▶ _WHAT YOU ARE ASKED TO DO_:
Set down the records that follow exactly, every line of them.

ENTRIES PROVIDED Block Start

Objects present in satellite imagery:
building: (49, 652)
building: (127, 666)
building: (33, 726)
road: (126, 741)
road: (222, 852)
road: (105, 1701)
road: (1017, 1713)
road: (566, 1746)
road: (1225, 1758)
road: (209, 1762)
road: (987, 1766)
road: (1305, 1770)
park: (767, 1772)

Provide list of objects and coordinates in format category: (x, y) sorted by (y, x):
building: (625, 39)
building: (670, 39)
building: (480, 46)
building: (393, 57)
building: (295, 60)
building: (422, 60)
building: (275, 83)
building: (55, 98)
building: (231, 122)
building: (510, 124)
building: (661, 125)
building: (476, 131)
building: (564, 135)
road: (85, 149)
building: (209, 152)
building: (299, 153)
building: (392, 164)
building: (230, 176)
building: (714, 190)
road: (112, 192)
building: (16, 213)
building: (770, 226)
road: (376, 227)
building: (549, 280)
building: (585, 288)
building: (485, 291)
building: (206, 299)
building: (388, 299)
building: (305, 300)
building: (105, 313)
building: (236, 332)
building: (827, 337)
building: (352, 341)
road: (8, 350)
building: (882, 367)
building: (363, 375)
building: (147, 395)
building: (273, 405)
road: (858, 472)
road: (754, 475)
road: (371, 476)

ENTRIES PROVIDED Block End

▶ _ANSWER AREA_:
Objects present in satellite imagery:
building: (49, 652)
building: (127, 666)
building: (33, 726)
road: (126, 741)
road: (222, 852)
road: (105, 1701)
road: (1017, 1713)
road: (566, 1746)
road: (1225, 1758)
road: (209, 1762)
road: (987, 1766)
road: (1305, 1770)
park: (767, 1772)

Provide list of objects and coordinates in format category: (x, y) sorted by (y, x):
building: (625, 39)
building: (670, 39)
building: (480, 46)
building: (393, 57)
building: (295, 60)
building: (422, 60)
building: (275, 83)
building: (55, 98)
building: (231, 122)
building: (510, 124)
building: (661, 125)
building: (476, 131)
building: (564, 135)
road: (85, 149)
building: (209, 152)
building: (299, 153)
building: (392, 164)
building: (230, 176)
building: (714, 190)
road: (112, 192)
building: (16, 213)
building: (770, 226)
road: (376, 227)
building: (549, 280)
building: (585, 288)
building: (485, 291)
building: (206, 299)
building: (388, 299)
building: (305, 300)
building: (105, 313)
building: (236, 332)
building: (827, 337)
building: (352, 341)
road: (8, 350)
building: (882, 367)
building: (363, 375)
building: (147, 395)
building: (273, 405)
road: (858, 472)
road: (754, 475)
road: (371, 476)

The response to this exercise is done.